Skip the pictures. Transcribe the rest of the data below without changing a word.

### Stored data

**********

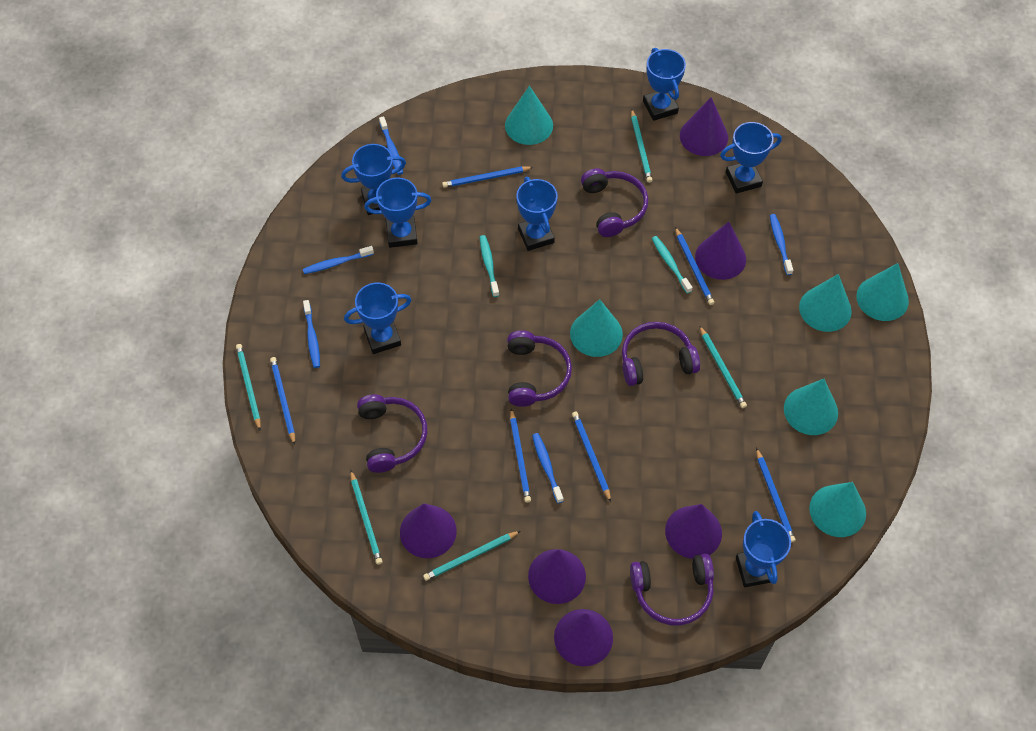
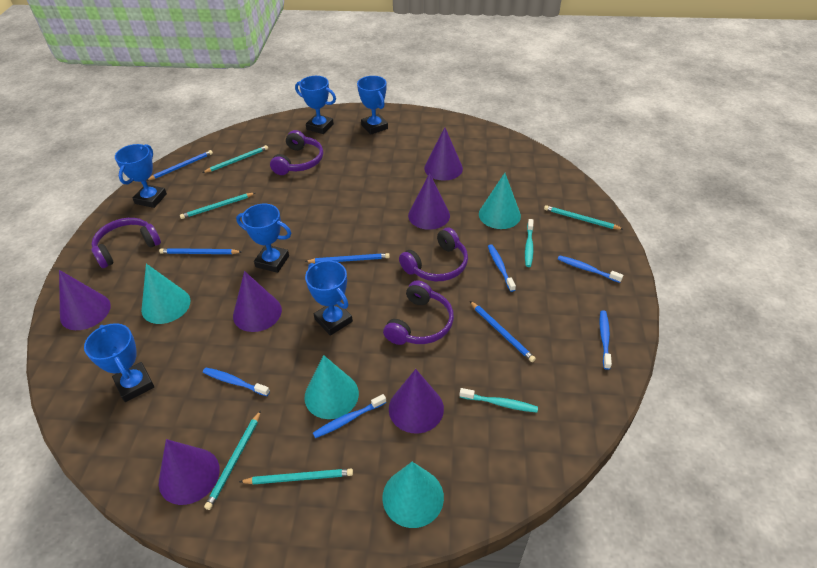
blue pencil: 6 -> 4
blue trophy: 7 -> 6
purple headphones: 5 -> 4
turquoise cone: 6 -> 4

**********

### The answer
blue pencil: 6 -> 4
blue trophy: 7 -> 6
purple headphones: 5 -> 4
turquoise cone: 6 -> 4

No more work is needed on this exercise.